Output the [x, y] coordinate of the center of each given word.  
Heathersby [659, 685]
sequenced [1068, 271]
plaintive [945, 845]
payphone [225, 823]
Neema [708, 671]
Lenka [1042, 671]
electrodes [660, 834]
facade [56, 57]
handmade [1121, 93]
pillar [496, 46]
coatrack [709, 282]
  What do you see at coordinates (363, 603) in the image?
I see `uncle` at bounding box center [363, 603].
***
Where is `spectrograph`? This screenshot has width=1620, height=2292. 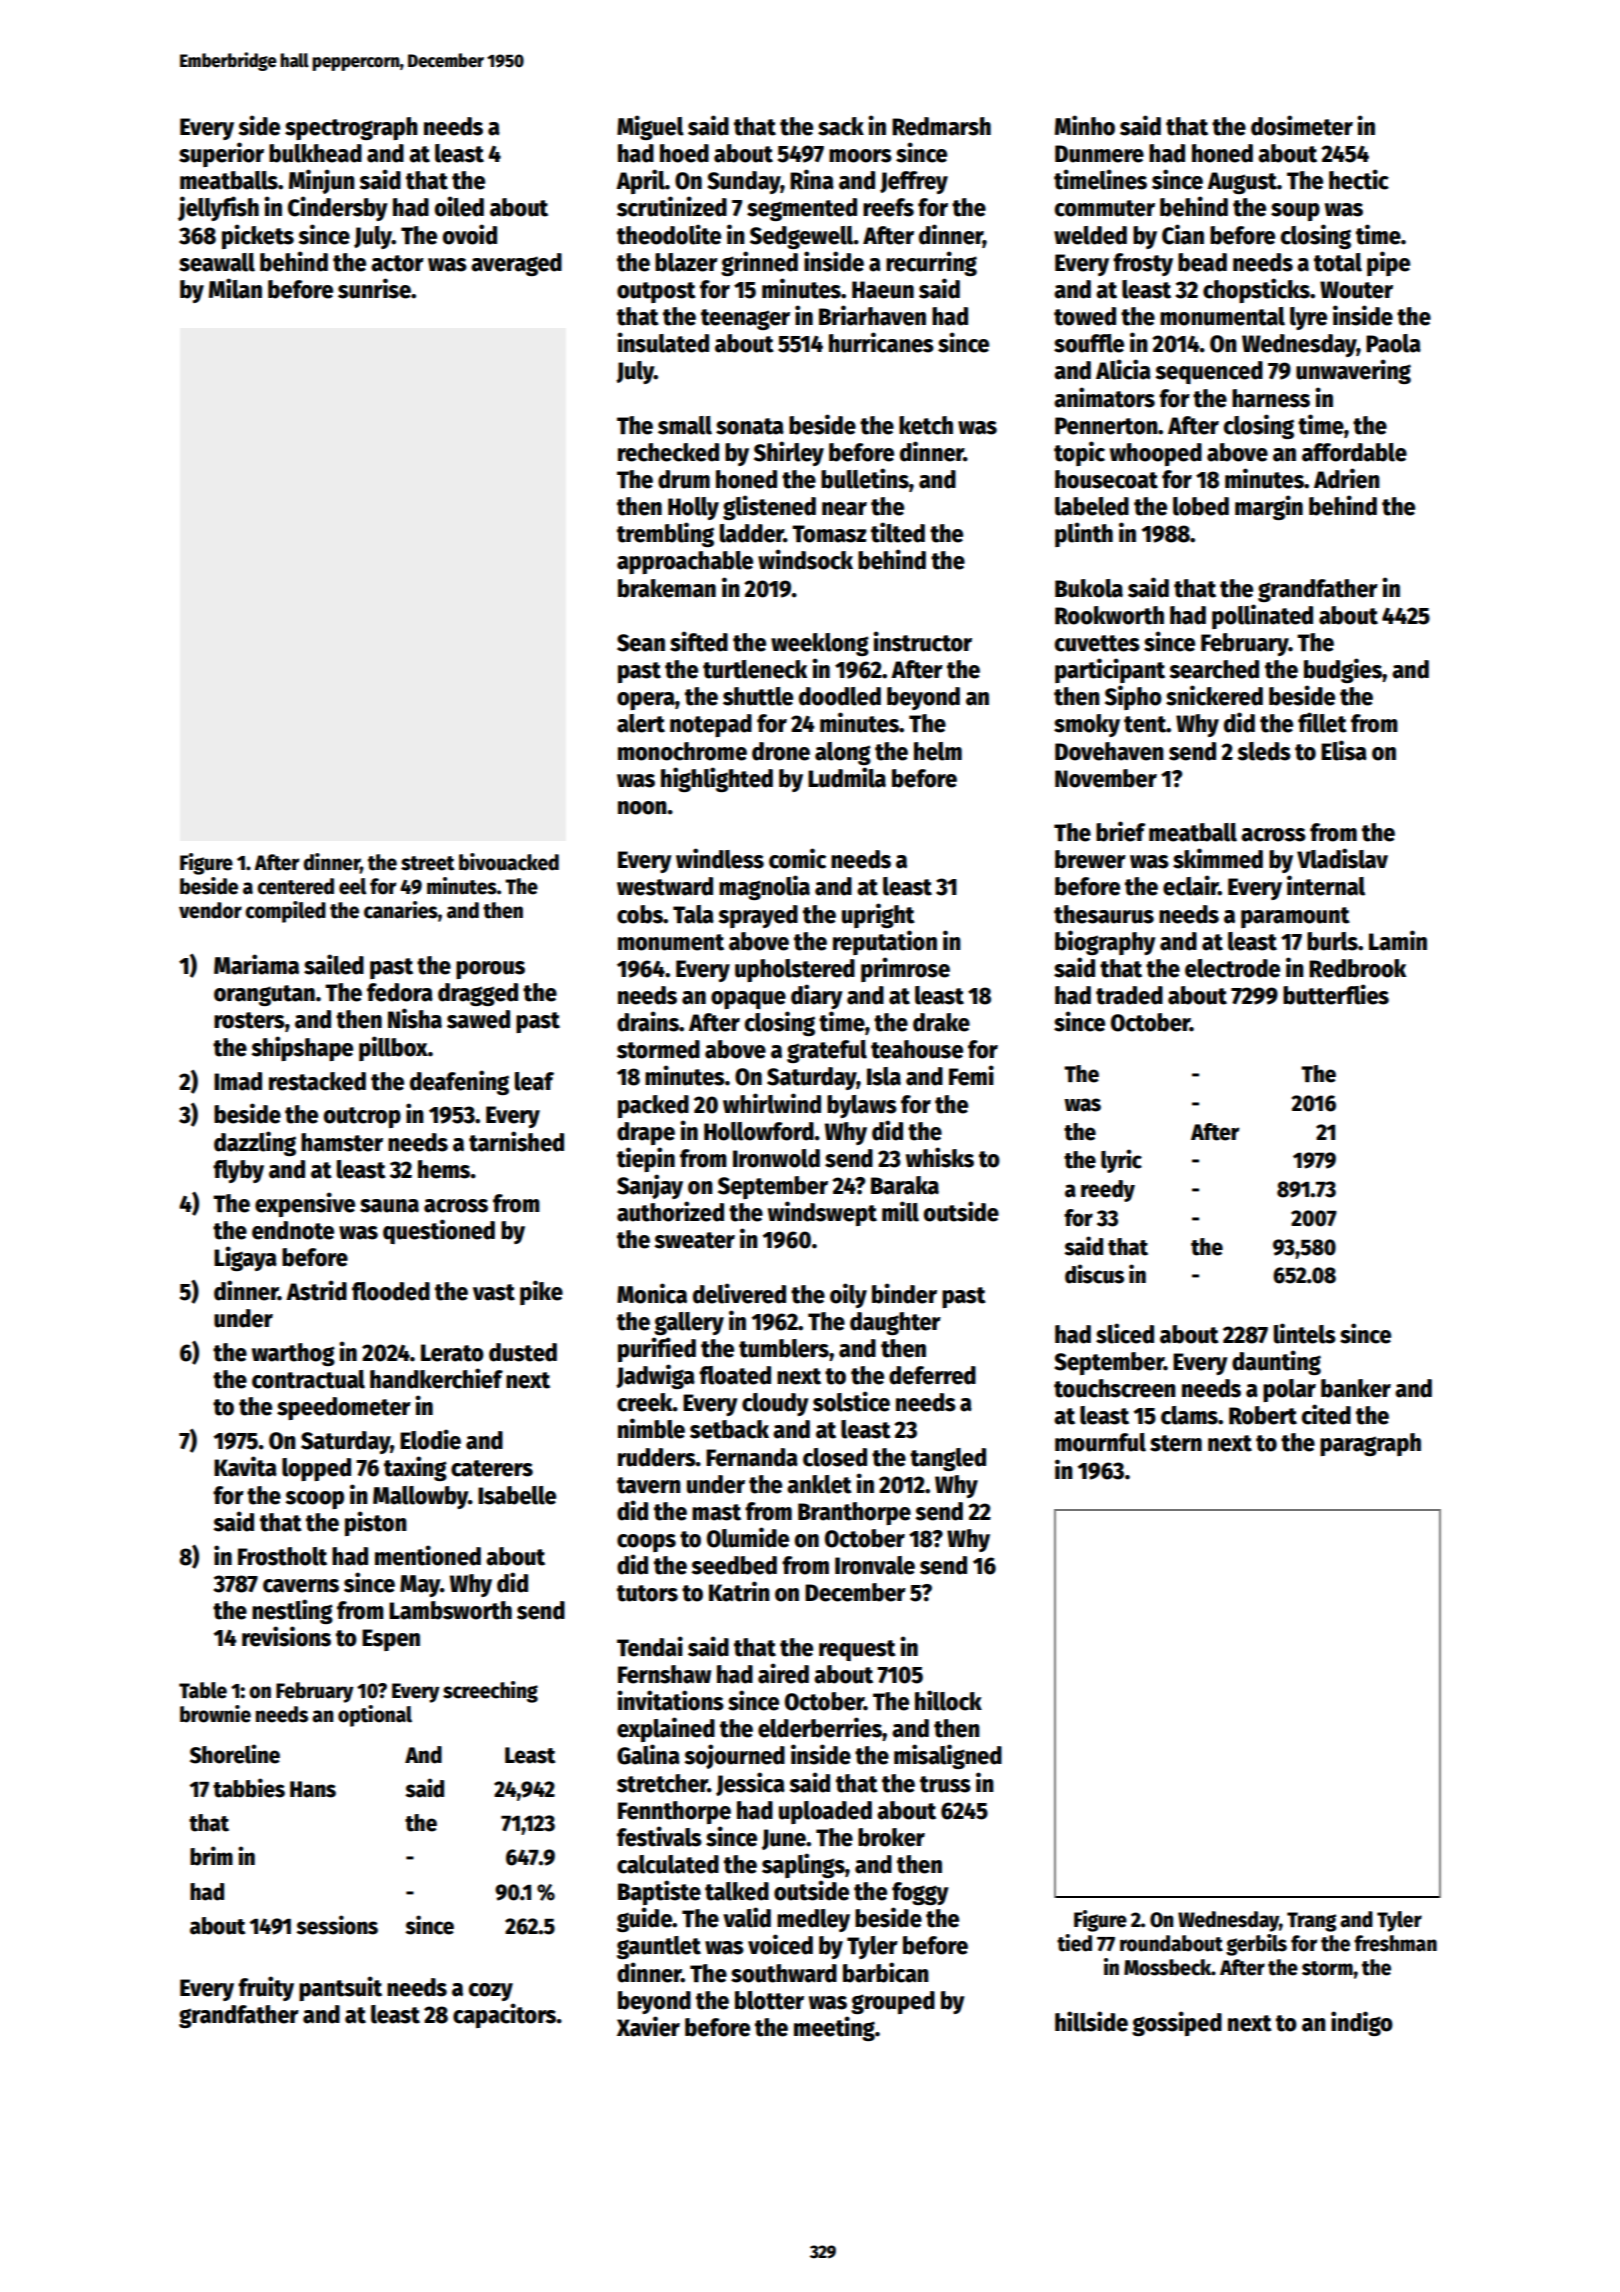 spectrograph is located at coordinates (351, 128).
***
# To do
Return verbatim the stretch of lines that opens with the line containing "Output the [x, y]" and closes with the line containing "pillar [496, 46]", including both of those lines.

# Solution for this exercise
Output the [x, y] coordinate of the center of each given word.  
Heathersby [659, 685]
sequenced [1068, 271]
plaintive [945, 845]
payphone [225, 823]
Neema [708, 671]
Lenka [1042, 671]
electrodes [660, 834]
facade [56, 57]
handmade [1121, 93]
pillar [496, 46]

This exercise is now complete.